*** Working data Section Begins ***

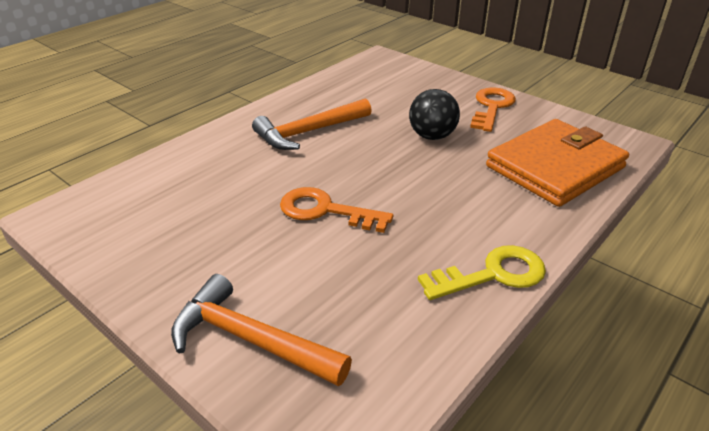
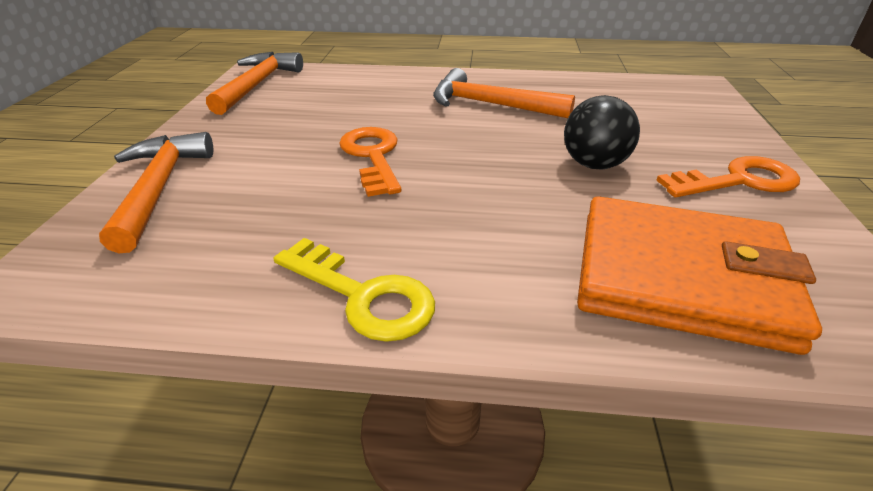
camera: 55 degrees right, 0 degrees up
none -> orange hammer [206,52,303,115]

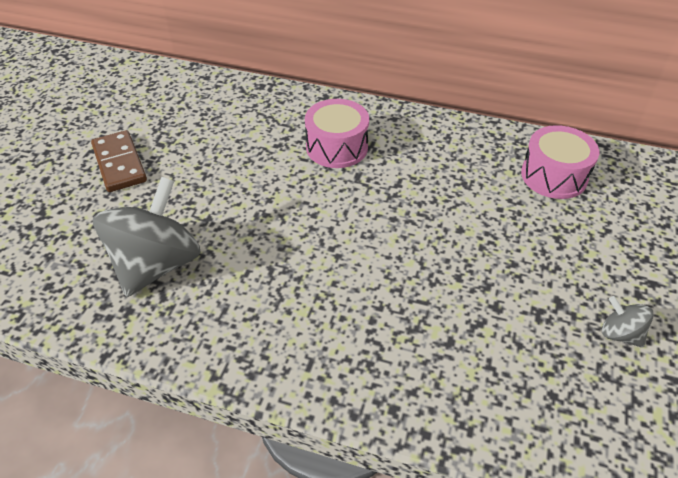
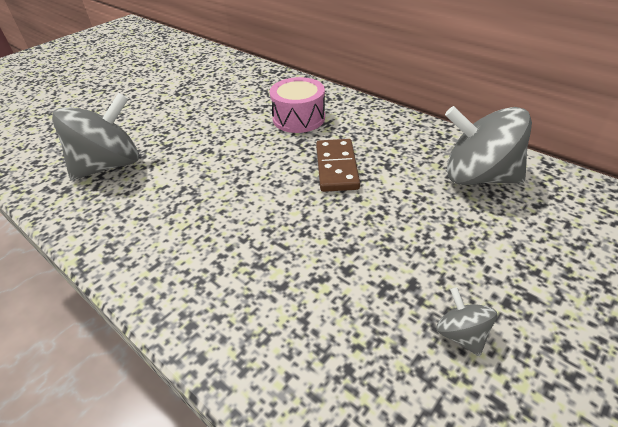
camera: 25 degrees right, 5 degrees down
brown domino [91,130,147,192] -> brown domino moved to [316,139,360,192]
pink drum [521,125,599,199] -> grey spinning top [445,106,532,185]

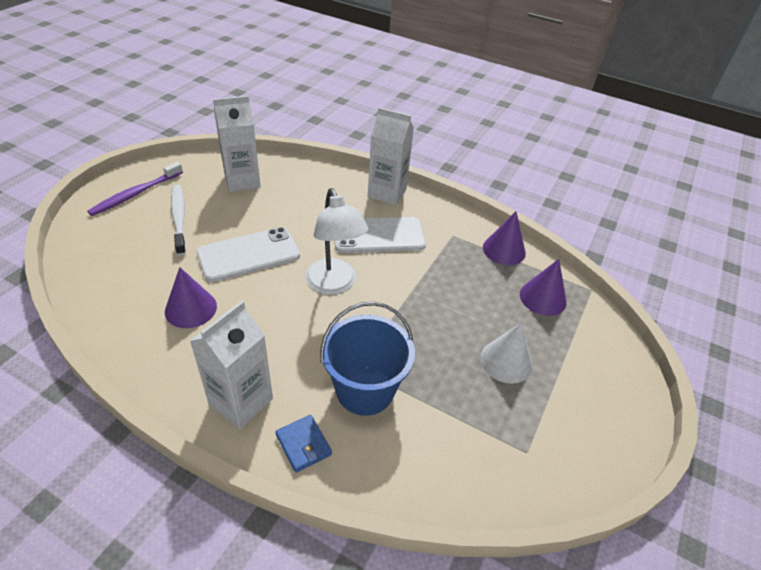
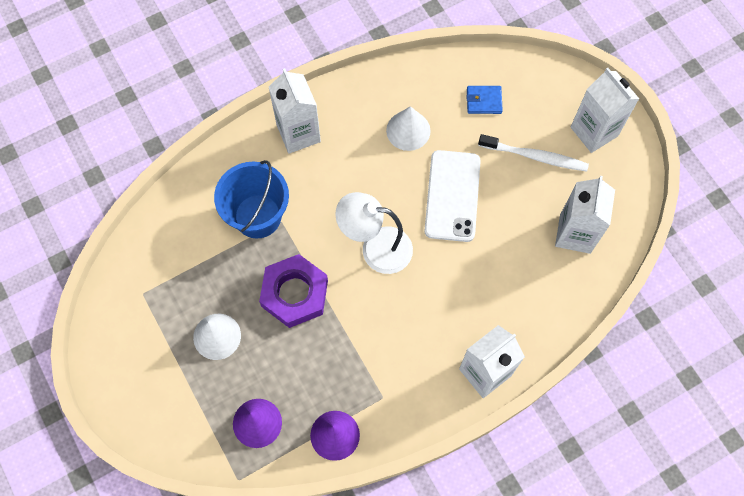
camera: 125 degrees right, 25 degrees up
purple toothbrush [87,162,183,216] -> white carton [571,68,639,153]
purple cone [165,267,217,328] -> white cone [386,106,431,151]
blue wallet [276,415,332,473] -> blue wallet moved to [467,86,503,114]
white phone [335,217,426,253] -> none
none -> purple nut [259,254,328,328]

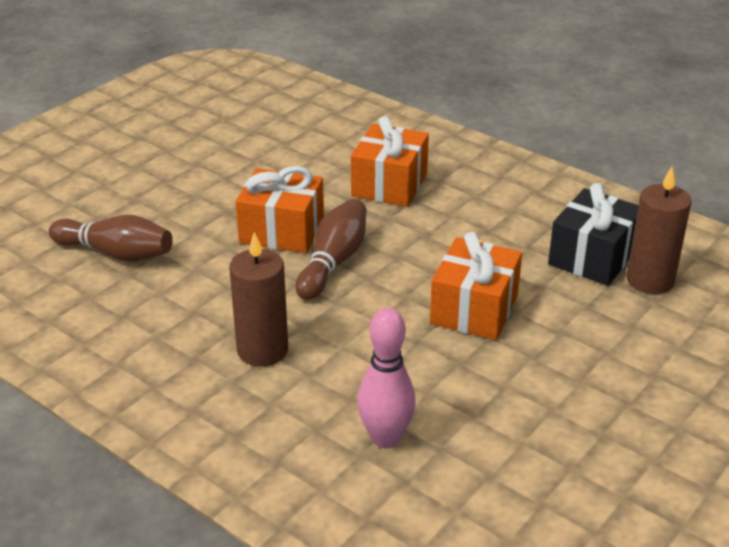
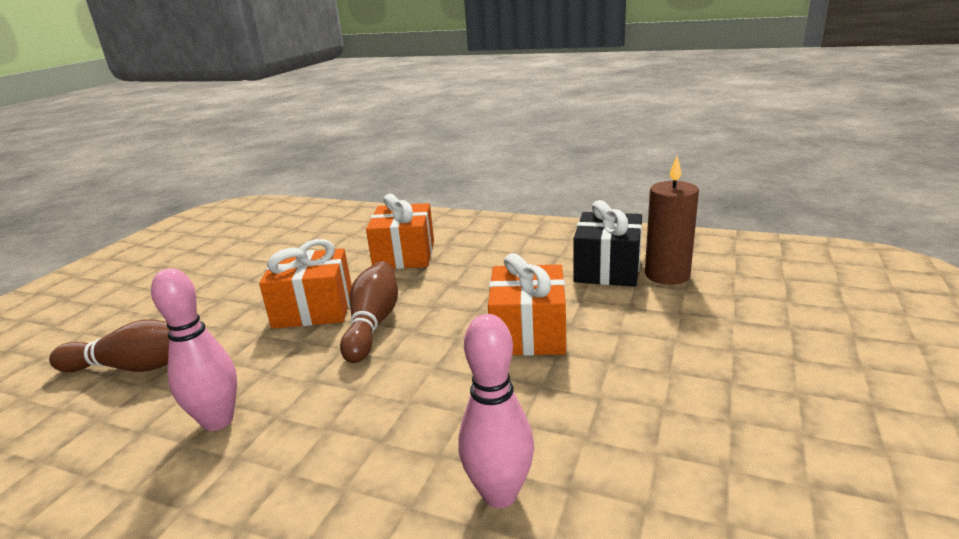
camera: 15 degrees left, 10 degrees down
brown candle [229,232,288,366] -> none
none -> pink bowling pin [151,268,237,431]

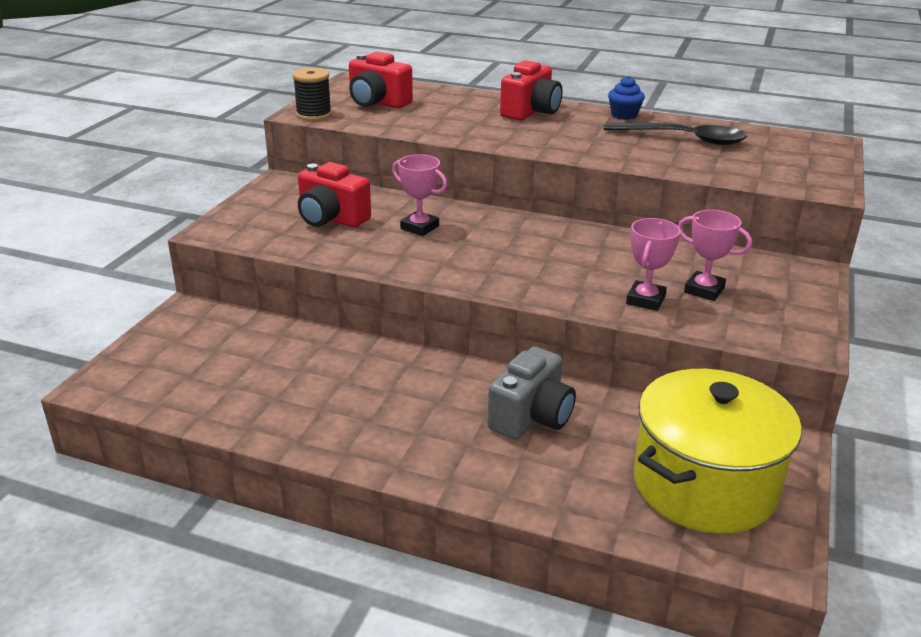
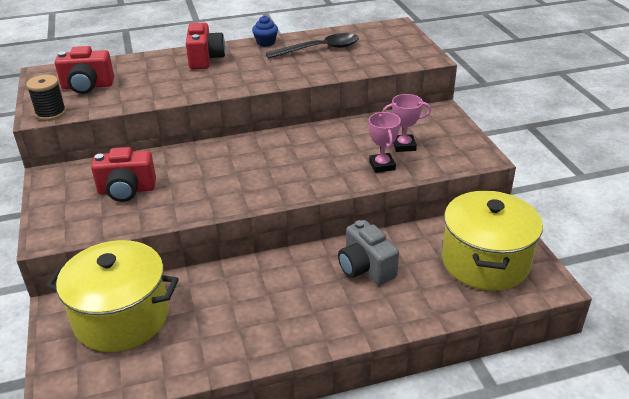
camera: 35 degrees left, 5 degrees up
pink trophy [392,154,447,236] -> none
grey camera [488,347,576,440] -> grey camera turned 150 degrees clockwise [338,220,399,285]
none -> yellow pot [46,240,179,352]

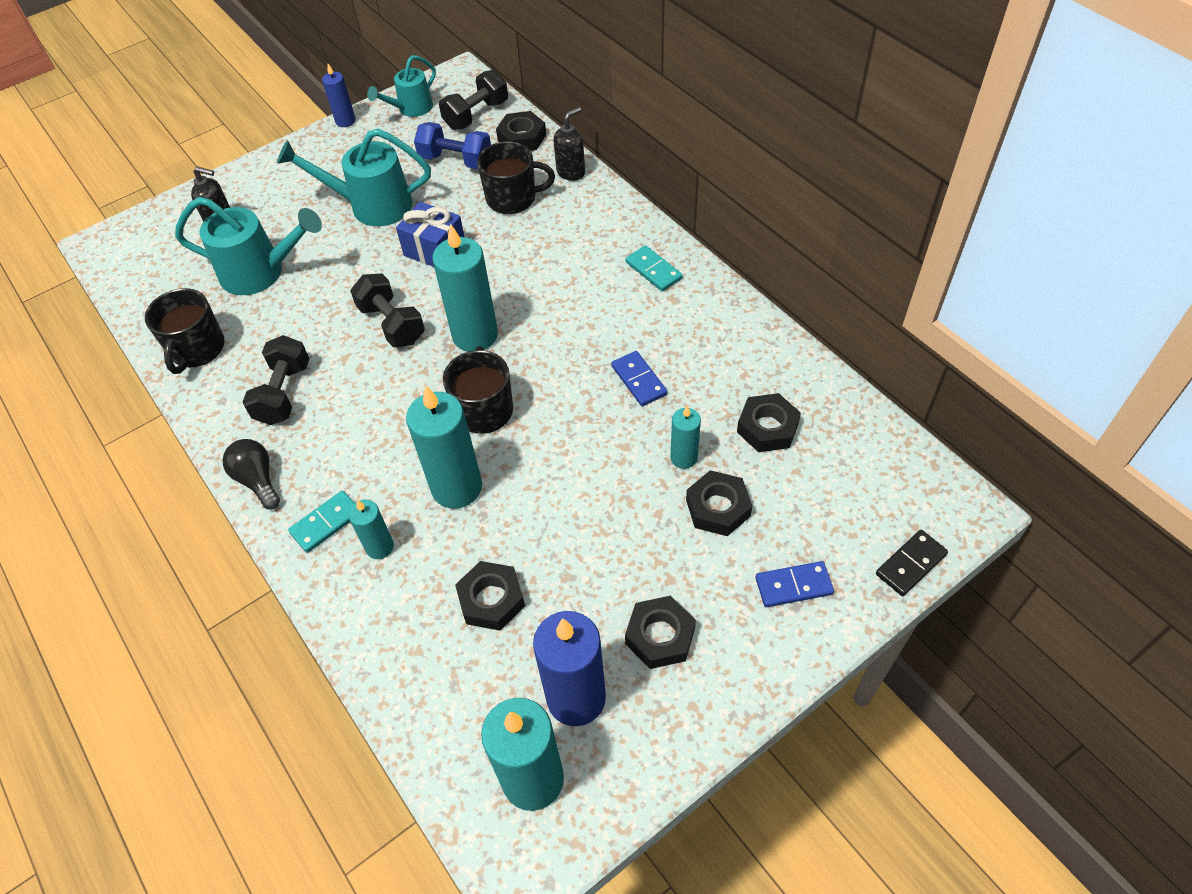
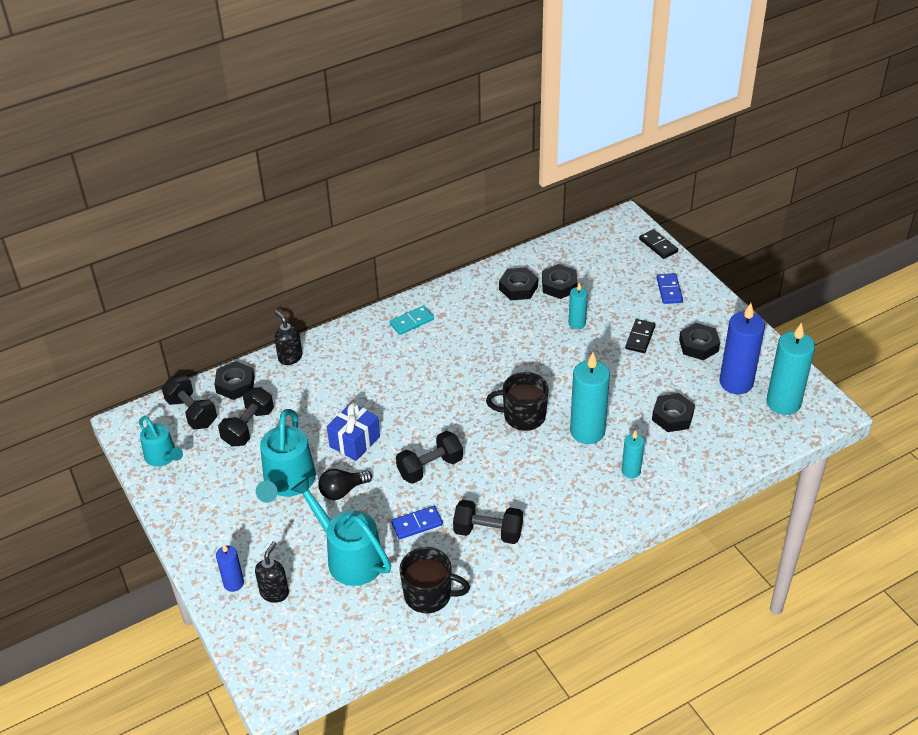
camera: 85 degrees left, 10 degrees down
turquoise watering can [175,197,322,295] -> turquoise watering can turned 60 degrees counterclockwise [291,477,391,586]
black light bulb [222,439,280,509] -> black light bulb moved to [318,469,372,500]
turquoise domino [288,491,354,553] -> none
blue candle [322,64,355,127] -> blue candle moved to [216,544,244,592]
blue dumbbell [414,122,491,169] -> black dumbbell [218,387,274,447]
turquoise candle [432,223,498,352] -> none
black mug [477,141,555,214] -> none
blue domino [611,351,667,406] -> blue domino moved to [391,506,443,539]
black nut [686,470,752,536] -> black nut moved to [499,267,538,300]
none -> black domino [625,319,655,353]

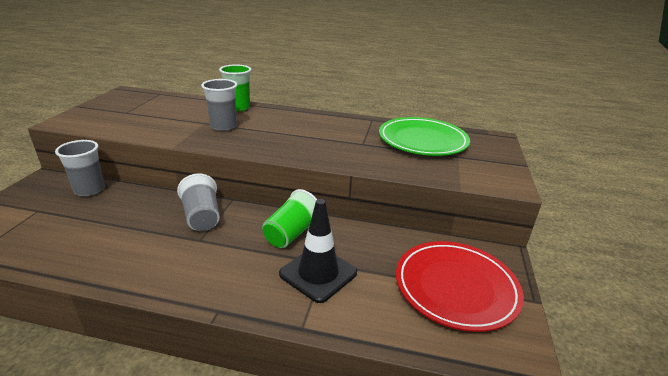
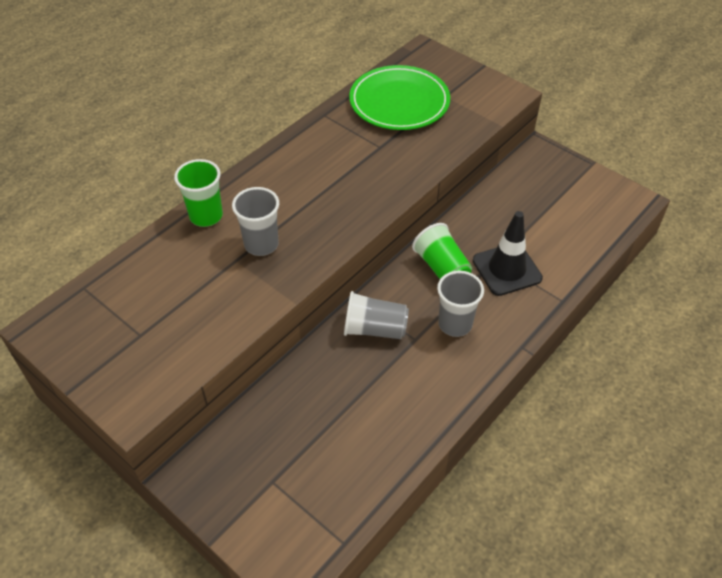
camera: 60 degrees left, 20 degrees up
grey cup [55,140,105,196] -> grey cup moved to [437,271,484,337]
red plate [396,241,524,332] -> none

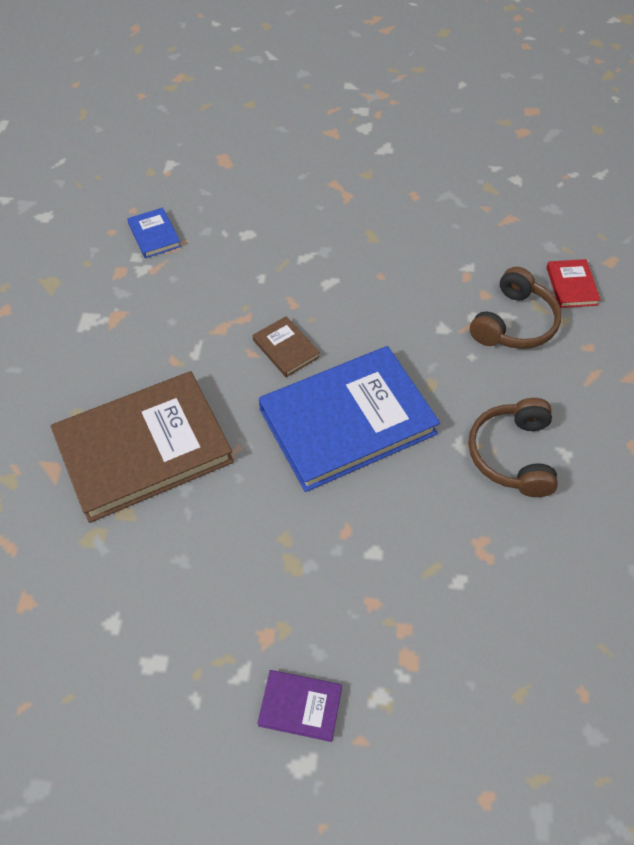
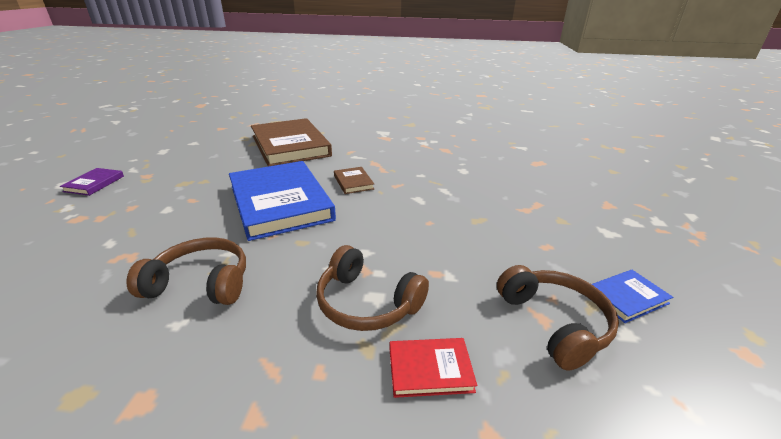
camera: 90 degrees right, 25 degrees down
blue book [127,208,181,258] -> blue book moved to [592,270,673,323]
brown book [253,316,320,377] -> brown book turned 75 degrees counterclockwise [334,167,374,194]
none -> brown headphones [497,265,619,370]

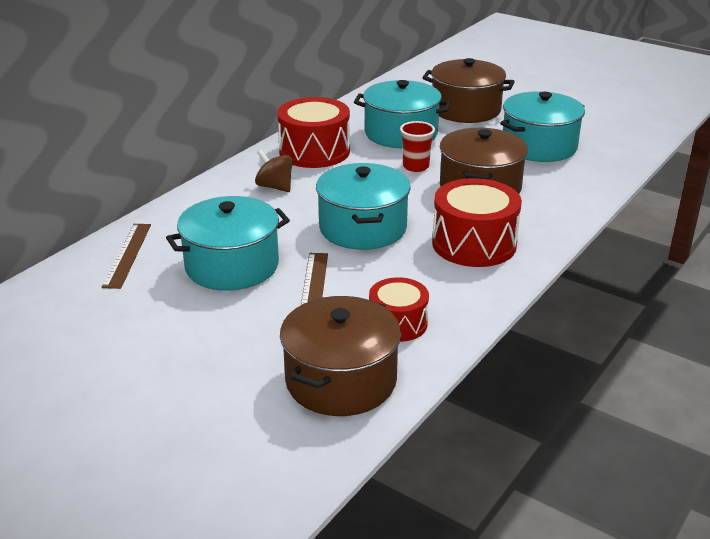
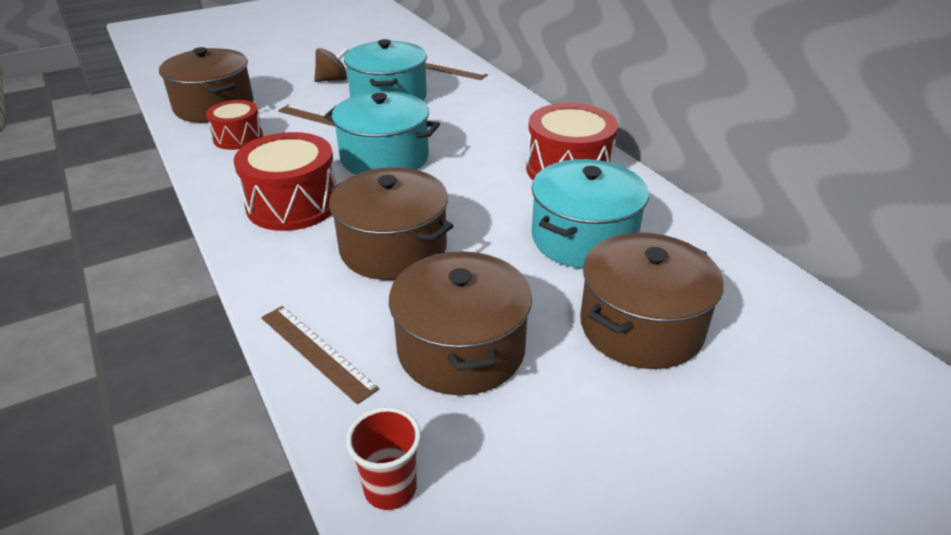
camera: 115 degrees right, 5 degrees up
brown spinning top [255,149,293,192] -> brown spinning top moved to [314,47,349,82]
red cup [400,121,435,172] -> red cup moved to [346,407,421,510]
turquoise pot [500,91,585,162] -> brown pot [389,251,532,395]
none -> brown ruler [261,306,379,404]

*** Working data Section Ends ***

**To-do item:**
Reproduce these records exactly, but not the pictures.

**Task answer:**
camera: 55 degrees right, 0 degrees up
none -> orange hammer [206,52,303,115]

camera: 25 degrees right, 5 degrees down
brown domino [91,130,147,192] -> brown domino moved to [316,139,360,192]
pink drum [521,125,599,199] -> grey spinning top [445,106,532,185]

camera: 125 degrees right, 25 degrees up
purple toothbrush [87,162,183,216] -> white carton [571,68,639,153]
purple cone [165,267,217,328] -> white cone [386,106,431,151]
blue wallet [276,415,332,473] -> blue wallet moved to [467,86,503,114]
white phone [335,217,426,253] -> none
none -> purple nut [259,254,328,328]

camera: 15 degrees left, 10 degrees down
brown candle [229,232,288,366] -> none
none -> pink bowling pin [151,268,237,431]

camera: 35 degrees left, 5 degrees up
pink trophy [392,154,447,236] -> none
grey camera [488,347,576,440] -> grey camera turned 150 degrees clockwise [338,220,399,285]
none -> yellow pot [46,240,179,352]

camera: 85 degrees left, 10 degrees down
turquoise watering can [175,197,322,295] -> turquoise watering can turned 60 degrees counterclockwise [291,477,391,586]
black light bulb [222,439,280,509] -> black light bulb moved to [318,469,372,500]
turquoise domino [288,491,354,553] -> none
blue candle [322,64,355,127] -> blue candle moved to [216,544,244,592]
blue dumbbell [414,122,491,169] -> black dumbbell [218,387,274,447]
turquoise candle [432,223,498,352] -> none
black mug [477,141,555,214] -> none
blue domino [611,351,667,406] -> blue domino moved to [391,506,443,539]
black nut [686,470,752,536] -> black nut moved to [499,267,538,300]
none -> black domino [625,319,655,353]

camera: 60 degrees left, 20 degrees up
grey cup [55,140,105,196] -> grey cup moved to [437,271,484,337]
red plate [396,241,524,332] -> none

camera: 90 degrees right, 25 degrees down
blue book [127,208,181,258] -> blue book moved to [592,270,673,323]
brown book [253,316,320,377] -> brown book turned 75 degrees counterclockwise [334,167,374,194]
none -> brown headphones [497,265,619,370]

camera: 115 degrees right, 5 degrees up
brown spinning top [255,149,293,192] -> brown spinning top moved to [314,47,349,82]
red cup [400,121,435,172] -> red cup moved to [346,407,421,510]
turquoise pot [500,91,585,162] -> brown pot [389,251,532,395]
none -> brown ruler [261,306,379,404]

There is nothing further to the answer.